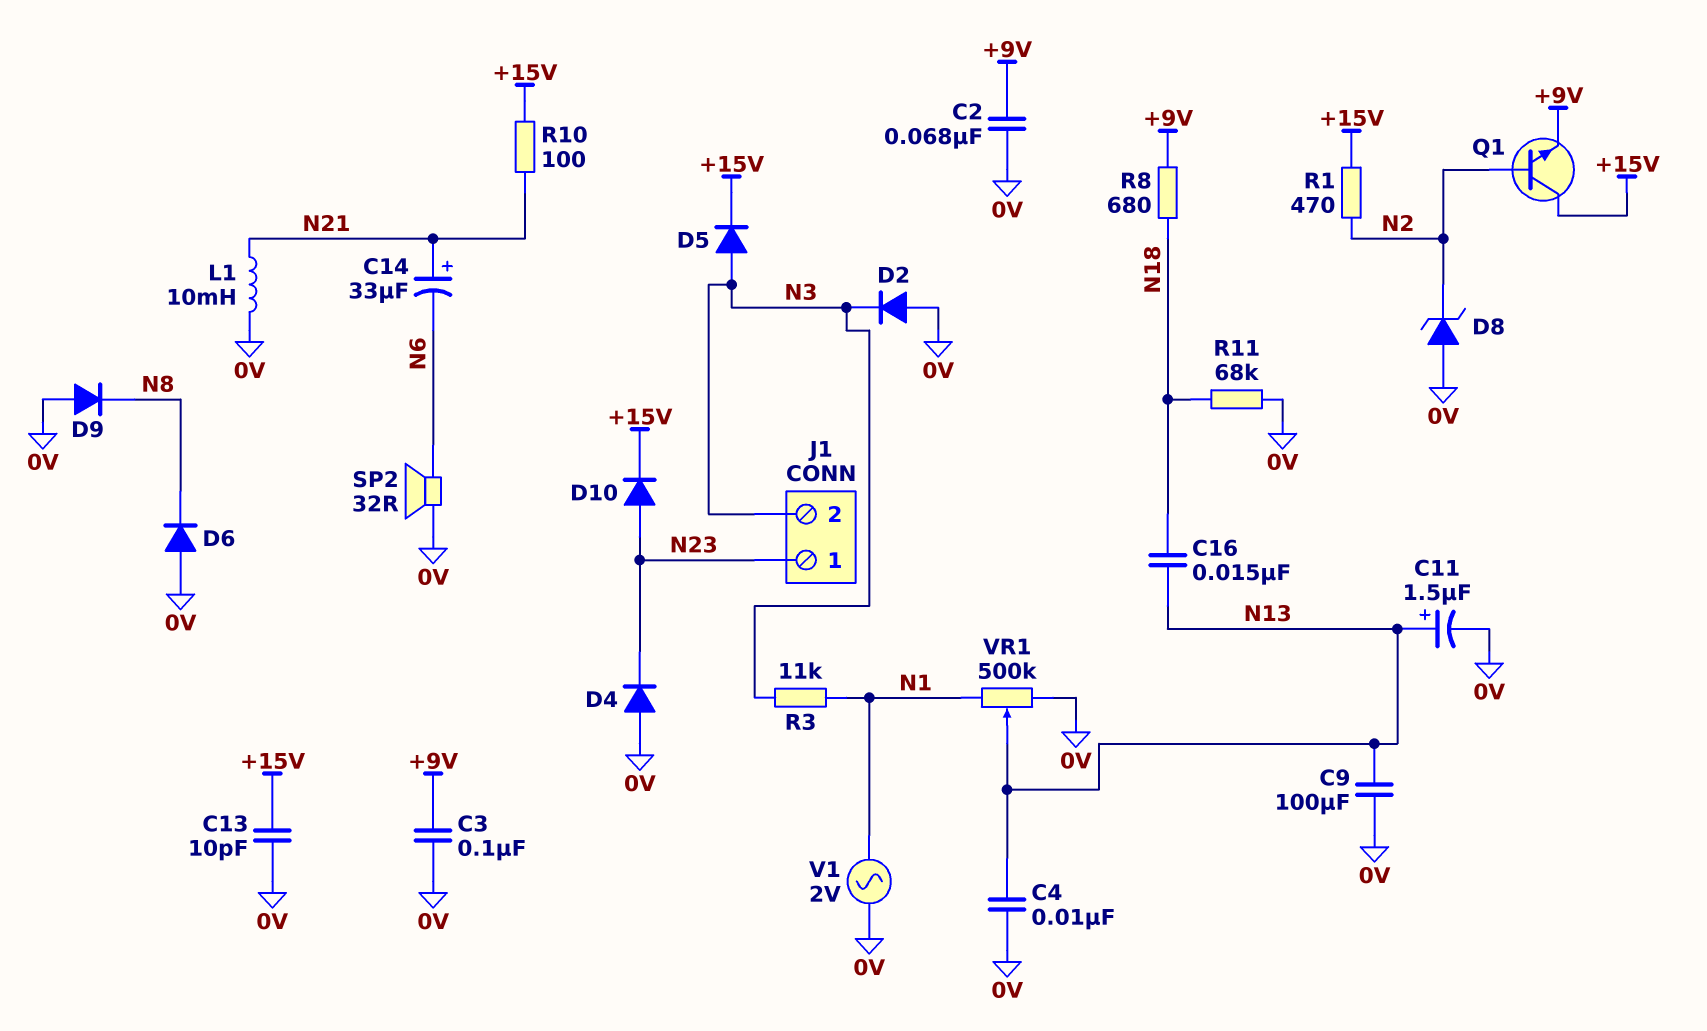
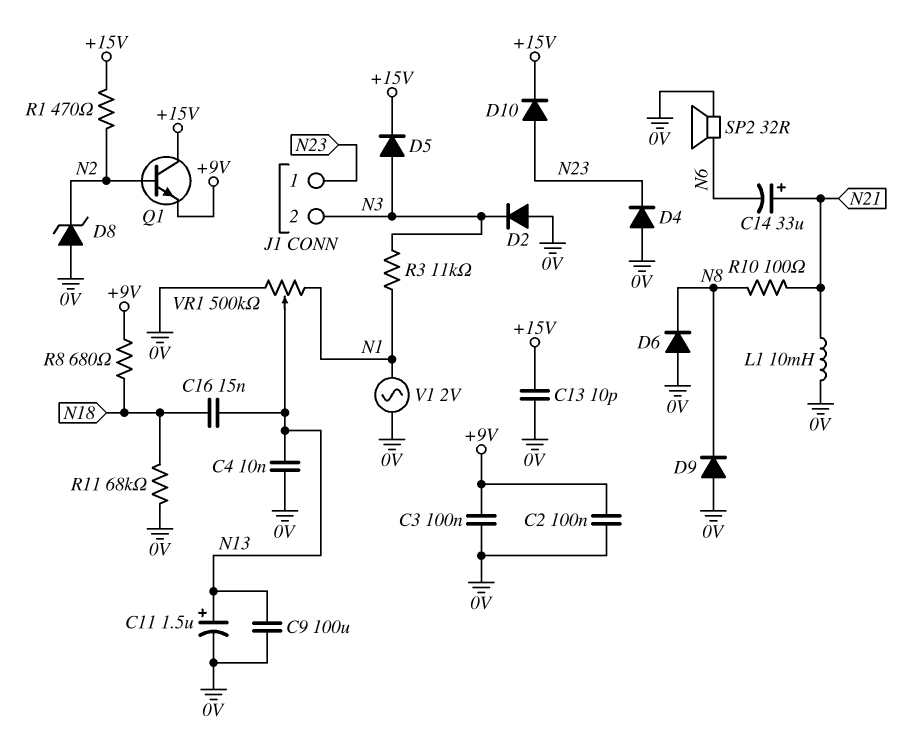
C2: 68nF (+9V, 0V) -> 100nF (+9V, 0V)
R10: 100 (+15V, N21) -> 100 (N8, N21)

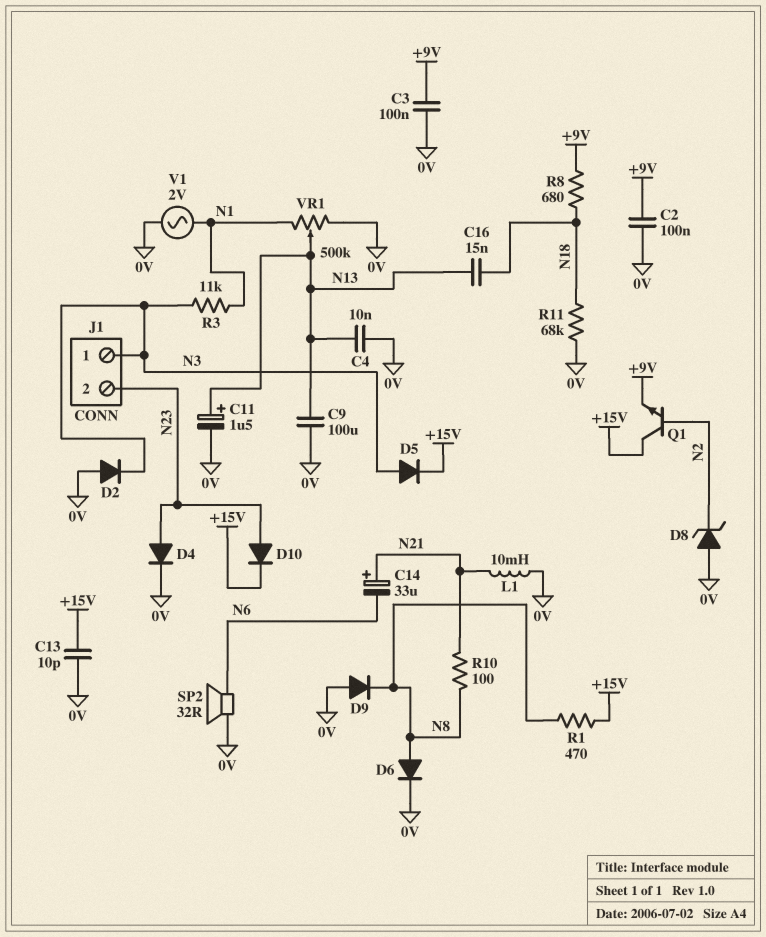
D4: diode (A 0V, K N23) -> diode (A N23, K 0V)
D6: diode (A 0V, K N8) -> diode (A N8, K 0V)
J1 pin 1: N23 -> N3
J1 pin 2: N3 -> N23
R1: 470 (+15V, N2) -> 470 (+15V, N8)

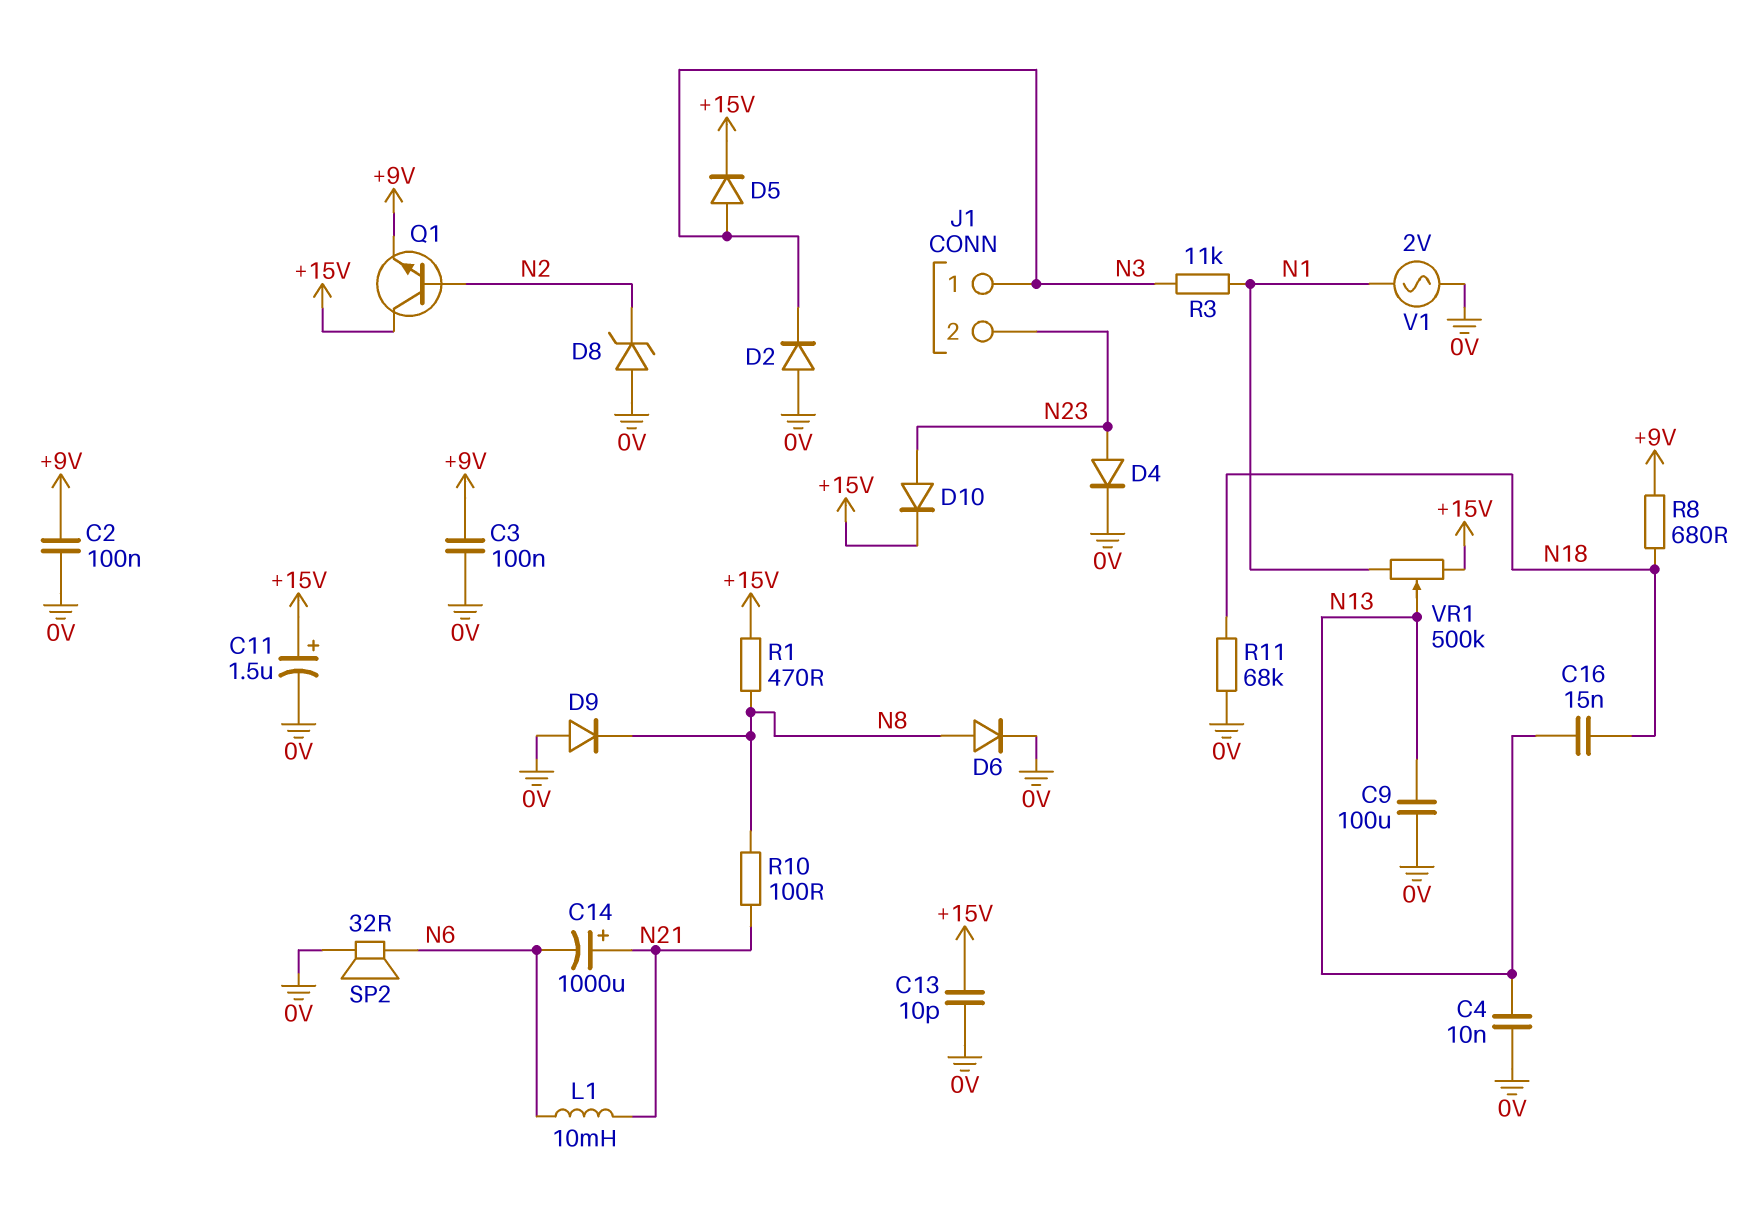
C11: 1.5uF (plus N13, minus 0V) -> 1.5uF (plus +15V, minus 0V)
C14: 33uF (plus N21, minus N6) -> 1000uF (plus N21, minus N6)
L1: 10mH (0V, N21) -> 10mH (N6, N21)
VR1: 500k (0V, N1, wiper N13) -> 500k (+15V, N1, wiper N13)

# WHAT IS NEEDED
Would you quote, exactly and only, the lines from the one containing "C14: 33uF (plus" to the end of the entries?

# THE ANSWER
C14: 33uF (plus N21, minus N6) -> 1000uF (plus N21, minus N6)
L1: 10mH (0V, N21) -> 10mH (N6, N21)
VR1: 500k (0V, N1, wiper N13) -> 500k (+15V, N1, wiper N13)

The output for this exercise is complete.